(Items from a dataset)
+ + + + +

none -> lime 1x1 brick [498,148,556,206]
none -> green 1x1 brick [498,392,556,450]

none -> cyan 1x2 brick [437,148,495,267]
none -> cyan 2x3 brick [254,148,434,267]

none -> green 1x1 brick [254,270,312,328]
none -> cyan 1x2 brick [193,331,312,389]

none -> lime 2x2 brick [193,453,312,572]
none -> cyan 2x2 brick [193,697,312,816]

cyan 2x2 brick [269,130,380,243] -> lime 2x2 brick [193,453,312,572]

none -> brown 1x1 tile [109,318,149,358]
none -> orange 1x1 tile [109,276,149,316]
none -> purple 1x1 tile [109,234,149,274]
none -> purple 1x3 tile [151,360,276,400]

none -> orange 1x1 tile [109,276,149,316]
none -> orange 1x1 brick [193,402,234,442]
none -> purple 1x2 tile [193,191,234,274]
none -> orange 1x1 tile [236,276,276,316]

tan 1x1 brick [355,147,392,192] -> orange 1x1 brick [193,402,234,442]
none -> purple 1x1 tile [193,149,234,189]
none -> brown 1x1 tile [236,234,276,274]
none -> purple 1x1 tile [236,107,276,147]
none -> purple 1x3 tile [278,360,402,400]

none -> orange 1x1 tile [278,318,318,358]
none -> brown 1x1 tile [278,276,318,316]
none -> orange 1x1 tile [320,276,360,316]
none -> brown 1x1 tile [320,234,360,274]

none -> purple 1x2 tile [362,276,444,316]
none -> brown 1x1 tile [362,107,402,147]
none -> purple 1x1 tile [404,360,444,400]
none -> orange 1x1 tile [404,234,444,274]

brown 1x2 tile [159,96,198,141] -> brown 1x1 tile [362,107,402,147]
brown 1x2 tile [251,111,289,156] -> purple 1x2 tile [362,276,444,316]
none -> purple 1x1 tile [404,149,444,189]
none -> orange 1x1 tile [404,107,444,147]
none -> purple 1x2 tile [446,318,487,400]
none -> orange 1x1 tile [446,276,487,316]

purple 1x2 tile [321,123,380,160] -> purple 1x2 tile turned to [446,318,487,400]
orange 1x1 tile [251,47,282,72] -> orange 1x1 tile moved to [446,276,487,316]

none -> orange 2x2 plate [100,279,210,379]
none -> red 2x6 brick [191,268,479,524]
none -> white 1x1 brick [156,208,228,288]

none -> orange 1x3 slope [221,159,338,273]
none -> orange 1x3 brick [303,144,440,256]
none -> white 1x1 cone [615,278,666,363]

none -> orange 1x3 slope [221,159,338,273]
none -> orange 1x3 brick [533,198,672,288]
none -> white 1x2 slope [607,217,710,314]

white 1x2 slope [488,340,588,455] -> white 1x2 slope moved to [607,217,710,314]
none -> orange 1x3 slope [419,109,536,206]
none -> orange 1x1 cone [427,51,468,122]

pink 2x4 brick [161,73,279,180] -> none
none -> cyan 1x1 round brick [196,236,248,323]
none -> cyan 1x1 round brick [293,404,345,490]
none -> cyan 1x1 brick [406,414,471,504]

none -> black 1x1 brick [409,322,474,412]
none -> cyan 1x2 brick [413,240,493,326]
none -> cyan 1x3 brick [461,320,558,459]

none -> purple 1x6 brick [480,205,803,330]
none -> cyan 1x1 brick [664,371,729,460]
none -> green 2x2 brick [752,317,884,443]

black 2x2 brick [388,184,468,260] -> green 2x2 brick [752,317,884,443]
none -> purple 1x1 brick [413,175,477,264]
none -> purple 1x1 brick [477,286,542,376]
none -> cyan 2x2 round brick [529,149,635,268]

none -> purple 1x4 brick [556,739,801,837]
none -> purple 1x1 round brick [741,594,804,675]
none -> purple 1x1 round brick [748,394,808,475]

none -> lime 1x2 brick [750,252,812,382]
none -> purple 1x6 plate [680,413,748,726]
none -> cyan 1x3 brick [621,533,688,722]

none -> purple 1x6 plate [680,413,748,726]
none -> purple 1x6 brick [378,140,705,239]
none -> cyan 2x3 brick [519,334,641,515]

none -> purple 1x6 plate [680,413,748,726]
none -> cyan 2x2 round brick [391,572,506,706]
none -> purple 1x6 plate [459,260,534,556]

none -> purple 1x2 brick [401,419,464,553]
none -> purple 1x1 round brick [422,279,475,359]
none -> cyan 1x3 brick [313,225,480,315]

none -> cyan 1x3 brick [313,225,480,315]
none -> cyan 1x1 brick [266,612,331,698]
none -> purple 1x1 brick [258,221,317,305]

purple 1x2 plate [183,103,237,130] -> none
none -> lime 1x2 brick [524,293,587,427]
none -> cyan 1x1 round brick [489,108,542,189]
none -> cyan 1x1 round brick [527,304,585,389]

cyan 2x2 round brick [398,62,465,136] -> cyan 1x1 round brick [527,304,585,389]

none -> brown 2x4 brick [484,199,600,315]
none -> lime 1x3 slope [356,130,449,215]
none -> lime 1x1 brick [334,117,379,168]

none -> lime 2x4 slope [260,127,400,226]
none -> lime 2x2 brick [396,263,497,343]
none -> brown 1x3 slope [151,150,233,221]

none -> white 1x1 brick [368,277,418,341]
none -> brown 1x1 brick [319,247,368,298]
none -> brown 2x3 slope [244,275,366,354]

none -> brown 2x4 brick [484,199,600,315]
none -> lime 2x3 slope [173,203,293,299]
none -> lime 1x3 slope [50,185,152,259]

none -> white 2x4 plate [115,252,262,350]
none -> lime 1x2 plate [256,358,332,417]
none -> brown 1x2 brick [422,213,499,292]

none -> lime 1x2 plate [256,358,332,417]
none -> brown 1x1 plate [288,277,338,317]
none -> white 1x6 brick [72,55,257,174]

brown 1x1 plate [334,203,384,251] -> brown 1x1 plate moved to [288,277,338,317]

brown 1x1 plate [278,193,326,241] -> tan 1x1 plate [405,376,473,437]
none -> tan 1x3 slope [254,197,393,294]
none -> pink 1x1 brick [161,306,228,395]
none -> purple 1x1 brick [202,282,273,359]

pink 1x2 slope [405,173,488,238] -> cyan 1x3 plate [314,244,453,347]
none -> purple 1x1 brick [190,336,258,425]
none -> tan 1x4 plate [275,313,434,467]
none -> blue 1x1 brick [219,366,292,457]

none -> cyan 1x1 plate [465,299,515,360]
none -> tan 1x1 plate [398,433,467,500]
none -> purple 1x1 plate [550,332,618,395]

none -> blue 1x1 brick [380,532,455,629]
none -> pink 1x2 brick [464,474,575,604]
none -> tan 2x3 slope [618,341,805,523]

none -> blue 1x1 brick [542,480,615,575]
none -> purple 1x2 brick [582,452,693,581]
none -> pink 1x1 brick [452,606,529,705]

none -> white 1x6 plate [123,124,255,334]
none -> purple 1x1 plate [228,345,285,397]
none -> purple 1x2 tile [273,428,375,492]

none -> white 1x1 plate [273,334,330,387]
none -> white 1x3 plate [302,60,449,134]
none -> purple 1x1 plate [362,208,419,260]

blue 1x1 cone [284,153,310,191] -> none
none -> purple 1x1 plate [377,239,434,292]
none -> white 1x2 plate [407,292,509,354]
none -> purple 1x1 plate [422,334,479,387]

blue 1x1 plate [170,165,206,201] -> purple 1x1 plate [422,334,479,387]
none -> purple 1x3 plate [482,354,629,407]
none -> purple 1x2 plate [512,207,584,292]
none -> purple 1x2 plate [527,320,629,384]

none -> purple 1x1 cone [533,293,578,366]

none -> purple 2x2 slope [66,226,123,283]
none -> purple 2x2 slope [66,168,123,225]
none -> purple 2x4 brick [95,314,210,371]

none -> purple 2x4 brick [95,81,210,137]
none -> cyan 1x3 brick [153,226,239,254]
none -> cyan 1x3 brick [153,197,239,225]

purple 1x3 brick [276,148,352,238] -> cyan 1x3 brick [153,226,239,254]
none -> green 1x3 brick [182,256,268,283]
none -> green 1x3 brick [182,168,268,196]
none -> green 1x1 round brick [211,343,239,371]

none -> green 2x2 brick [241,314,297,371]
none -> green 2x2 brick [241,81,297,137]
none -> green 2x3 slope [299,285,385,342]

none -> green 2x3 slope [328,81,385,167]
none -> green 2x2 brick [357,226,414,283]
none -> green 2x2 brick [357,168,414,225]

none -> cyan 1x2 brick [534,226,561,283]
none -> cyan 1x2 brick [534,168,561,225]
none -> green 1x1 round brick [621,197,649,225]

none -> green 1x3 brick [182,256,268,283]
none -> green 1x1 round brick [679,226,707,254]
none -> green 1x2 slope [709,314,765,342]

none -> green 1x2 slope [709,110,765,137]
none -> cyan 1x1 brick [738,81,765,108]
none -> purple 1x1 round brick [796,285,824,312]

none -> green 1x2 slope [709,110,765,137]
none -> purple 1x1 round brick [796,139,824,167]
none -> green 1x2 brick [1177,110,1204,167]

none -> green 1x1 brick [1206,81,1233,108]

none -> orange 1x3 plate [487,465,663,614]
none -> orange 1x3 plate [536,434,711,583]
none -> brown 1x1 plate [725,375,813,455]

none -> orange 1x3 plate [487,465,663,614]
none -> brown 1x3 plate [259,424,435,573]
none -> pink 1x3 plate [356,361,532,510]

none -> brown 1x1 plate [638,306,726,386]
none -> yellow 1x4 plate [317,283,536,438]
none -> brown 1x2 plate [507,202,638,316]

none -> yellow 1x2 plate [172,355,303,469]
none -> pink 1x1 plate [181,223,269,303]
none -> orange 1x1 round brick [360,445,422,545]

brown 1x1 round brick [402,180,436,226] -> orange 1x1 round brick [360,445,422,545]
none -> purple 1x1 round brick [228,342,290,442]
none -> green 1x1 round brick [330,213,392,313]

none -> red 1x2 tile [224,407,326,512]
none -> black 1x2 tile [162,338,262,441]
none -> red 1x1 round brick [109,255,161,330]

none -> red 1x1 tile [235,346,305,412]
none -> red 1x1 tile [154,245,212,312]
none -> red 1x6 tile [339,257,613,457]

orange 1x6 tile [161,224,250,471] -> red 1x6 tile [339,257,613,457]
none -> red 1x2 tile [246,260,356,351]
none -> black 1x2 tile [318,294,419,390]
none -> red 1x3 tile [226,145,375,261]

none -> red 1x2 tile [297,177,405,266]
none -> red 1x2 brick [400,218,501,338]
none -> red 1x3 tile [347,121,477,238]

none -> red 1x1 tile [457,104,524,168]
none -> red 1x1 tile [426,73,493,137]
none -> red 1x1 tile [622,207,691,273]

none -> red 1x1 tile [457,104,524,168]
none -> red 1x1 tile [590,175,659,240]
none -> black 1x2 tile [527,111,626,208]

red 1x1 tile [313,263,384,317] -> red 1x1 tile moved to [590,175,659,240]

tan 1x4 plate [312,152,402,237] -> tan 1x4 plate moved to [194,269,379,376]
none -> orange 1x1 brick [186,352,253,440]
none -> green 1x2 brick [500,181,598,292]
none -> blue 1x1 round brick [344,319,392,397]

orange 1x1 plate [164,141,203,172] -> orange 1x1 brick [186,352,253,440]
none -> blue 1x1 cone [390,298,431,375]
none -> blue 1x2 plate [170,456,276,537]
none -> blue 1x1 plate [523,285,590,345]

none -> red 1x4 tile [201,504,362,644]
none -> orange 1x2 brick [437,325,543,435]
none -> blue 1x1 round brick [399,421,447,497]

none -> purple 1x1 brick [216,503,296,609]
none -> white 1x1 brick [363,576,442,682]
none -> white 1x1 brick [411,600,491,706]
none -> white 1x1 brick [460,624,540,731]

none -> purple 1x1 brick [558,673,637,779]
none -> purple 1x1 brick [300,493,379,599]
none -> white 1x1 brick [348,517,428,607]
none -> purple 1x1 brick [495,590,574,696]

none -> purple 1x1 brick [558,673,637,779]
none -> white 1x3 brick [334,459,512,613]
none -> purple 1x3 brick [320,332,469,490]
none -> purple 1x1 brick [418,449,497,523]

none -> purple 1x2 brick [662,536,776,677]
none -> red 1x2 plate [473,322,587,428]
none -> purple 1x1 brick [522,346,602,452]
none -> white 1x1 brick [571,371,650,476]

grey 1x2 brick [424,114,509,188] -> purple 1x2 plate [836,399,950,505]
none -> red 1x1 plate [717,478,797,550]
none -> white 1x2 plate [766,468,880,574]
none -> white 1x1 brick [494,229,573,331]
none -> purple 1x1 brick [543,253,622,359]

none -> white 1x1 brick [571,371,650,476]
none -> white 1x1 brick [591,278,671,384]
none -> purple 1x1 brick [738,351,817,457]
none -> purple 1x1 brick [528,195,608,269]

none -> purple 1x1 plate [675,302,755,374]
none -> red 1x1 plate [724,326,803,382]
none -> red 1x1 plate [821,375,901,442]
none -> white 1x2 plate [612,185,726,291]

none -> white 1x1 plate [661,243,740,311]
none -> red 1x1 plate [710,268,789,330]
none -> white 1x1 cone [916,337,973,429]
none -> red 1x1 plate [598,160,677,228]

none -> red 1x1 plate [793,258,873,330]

+ + + + +

(Task requirements):
Among the records above, extract exactly the lines from the line with "none -> tan 1x1 plate [398,433,467,500]" to the line with "none -> purple 1x2 brick [582,452,693,581]", both lines included, and leave out the rest.

(Output of the exercise):
none -> tan 1x1 plate [398,433,467,500]
none -> purple 1x1 plate [550,332,618,395]

none -> blue 1x1 brick [380,532,455,629]
none -> pink 1x2 brick [464,474,575,604]
none -> tan 2x3 slope [618,341,805,523]

none -> blue 1x1 brick [542,480,615,575]
none -> purple 1x2 brick [582,452,693,581]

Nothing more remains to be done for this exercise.